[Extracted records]
----------------

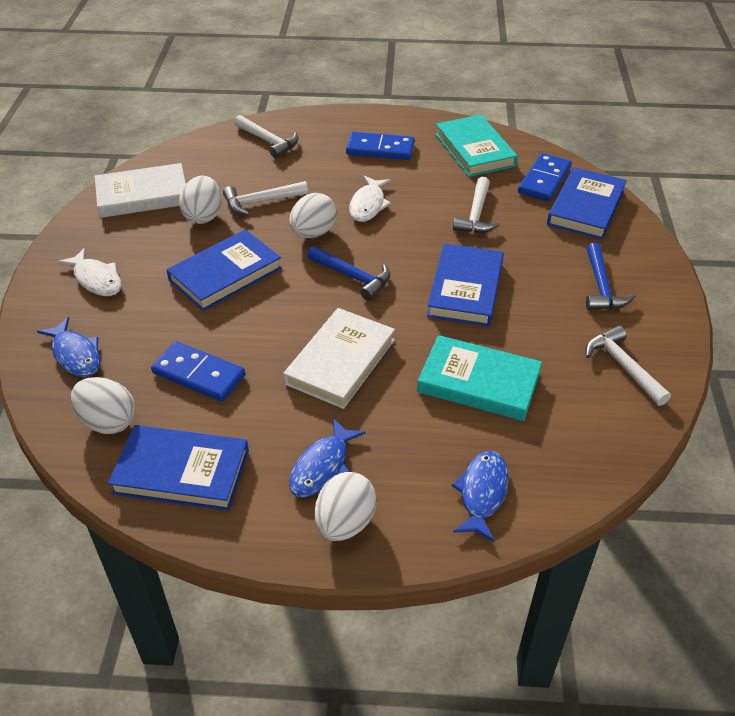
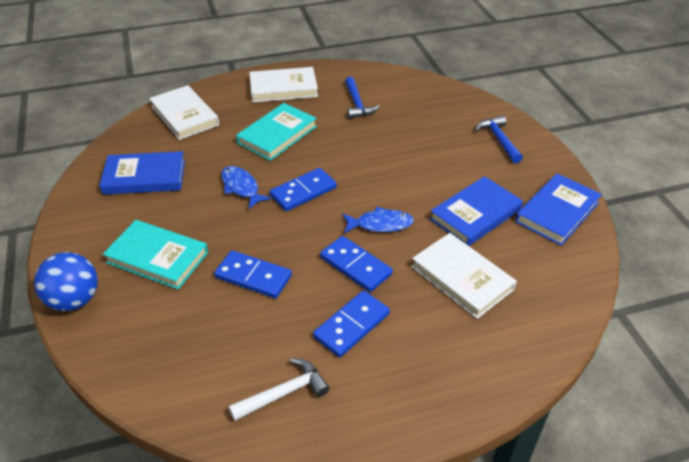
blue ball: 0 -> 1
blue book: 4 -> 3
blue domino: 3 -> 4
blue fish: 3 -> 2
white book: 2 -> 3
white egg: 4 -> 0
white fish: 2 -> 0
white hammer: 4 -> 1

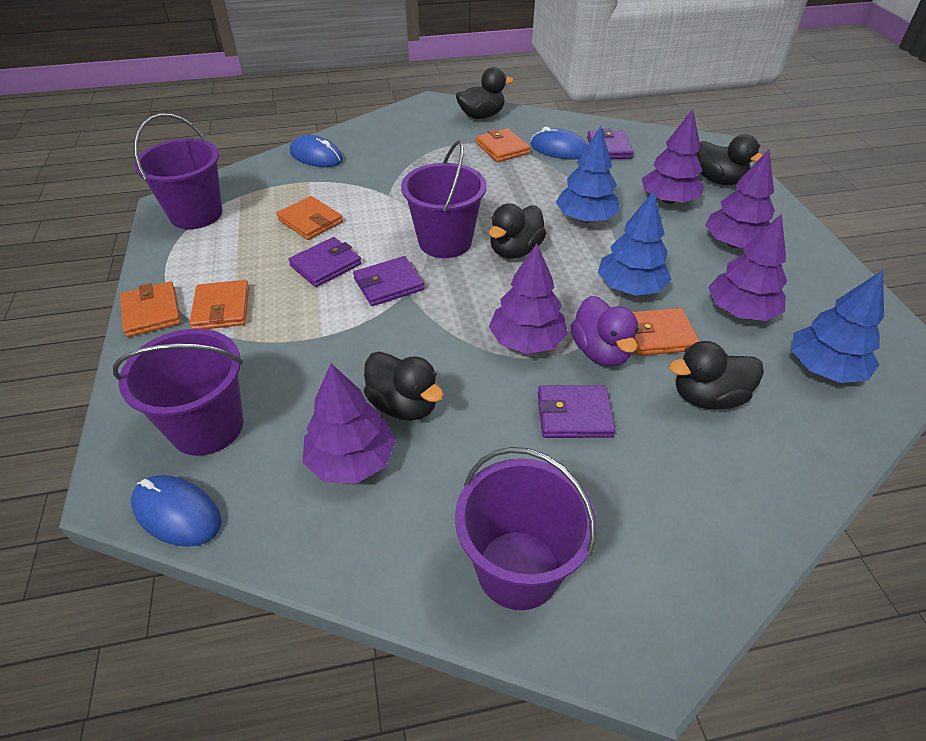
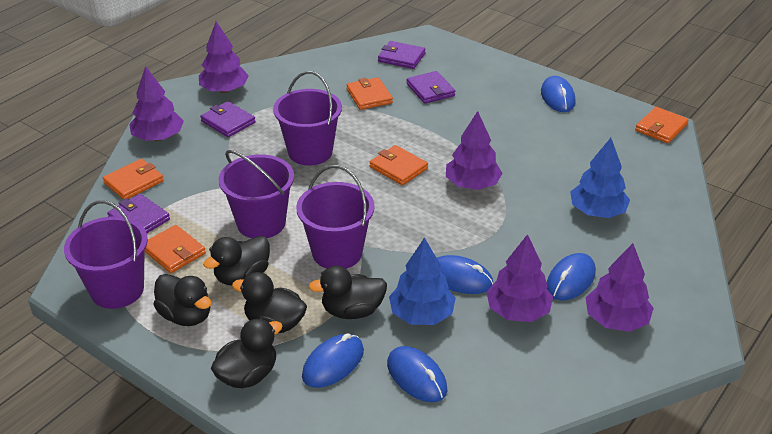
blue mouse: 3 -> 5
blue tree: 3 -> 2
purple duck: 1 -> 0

----------------

What you need to do: Before printing the records again, strip out the pictures; change nothing else.

Response to the task:
blue ball: 0 -> 1
blue book: 4 -> 3
blue domino: 3 -> 4
blue fish: 3 -> 2
white book: 2 -> 3
white egg: 4 -> 0
white fish: 2 -> 0
white hammer: 4 -> 1

blue mouse: 3 -> 5
blue tree: 3 -> 2
purple duck: 1 -> 0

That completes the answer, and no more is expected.